*** Begin section ***
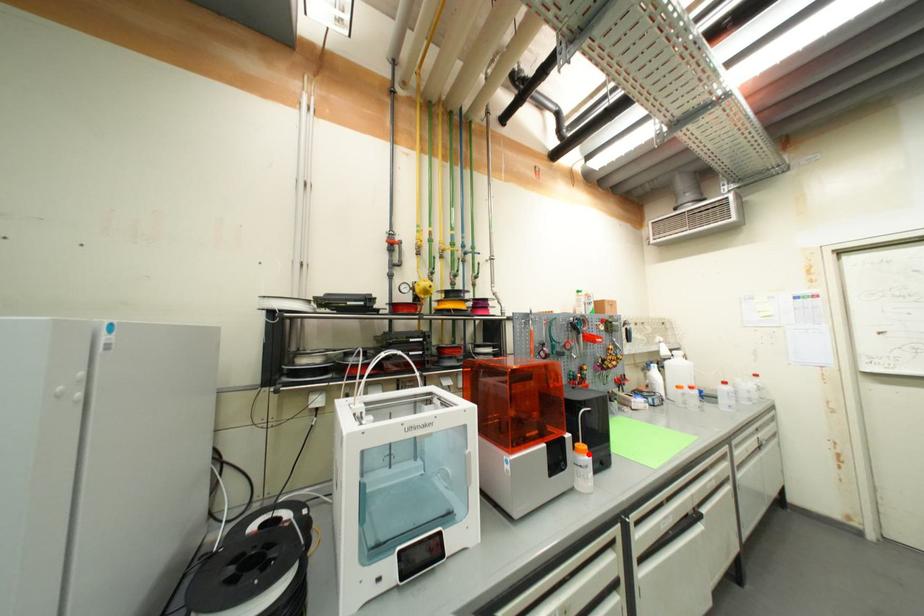
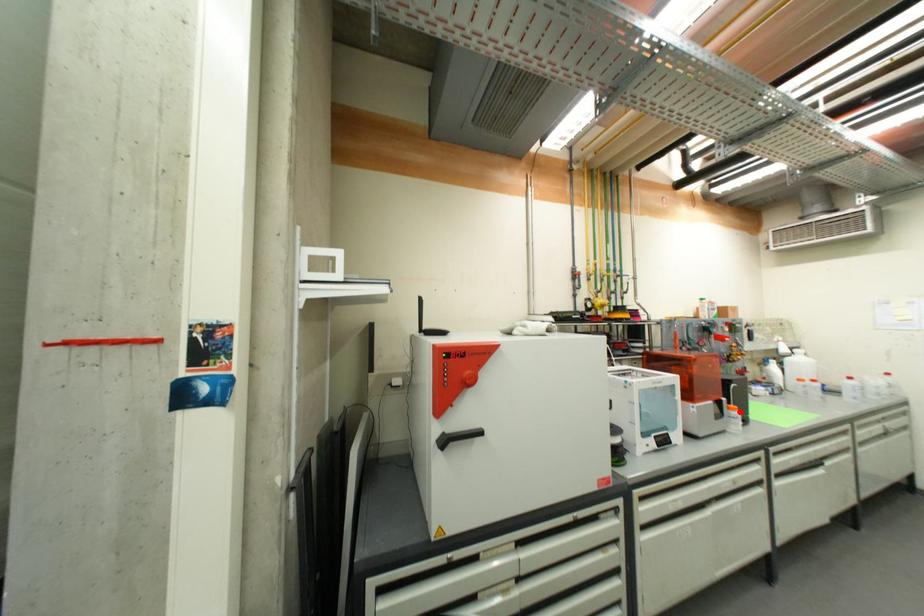
I am providing you with two images of the same scene from different viewpoints. A red point is marked on the first image and another point is marked on the second image. Is the marked point in image1 the same physical position as the marked point in image2?

Yes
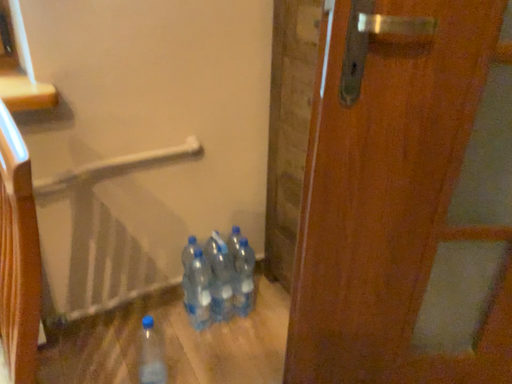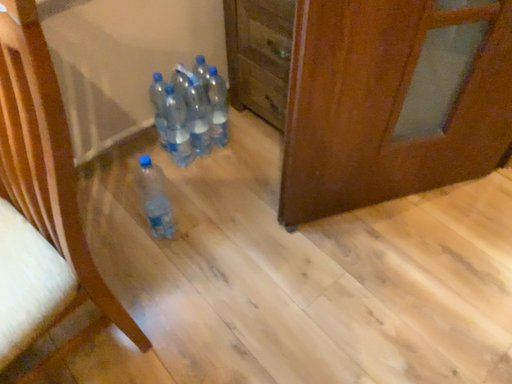
Question: How did the camera likely rotate when shooting the video?

Choices:
 (A) rotated left
 (B) rotated right

Answer: (B)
*** End section ***
**PROBLEM:**
Please write out all of the data above word for word, leaving out the pictures.

**EXERCISE ANSWER:**
I am providing you with two images of the same scene from different viewpoints. A red point is marked on the first image and another point is marked on the second image. Is the marked point in image1 the same physical position as the marked point in image2?

Yes
Question: How did the camera likely rotate when shooting the video?

Choices:
 (A) rotated left
 (B) rotated right

Answer: (B)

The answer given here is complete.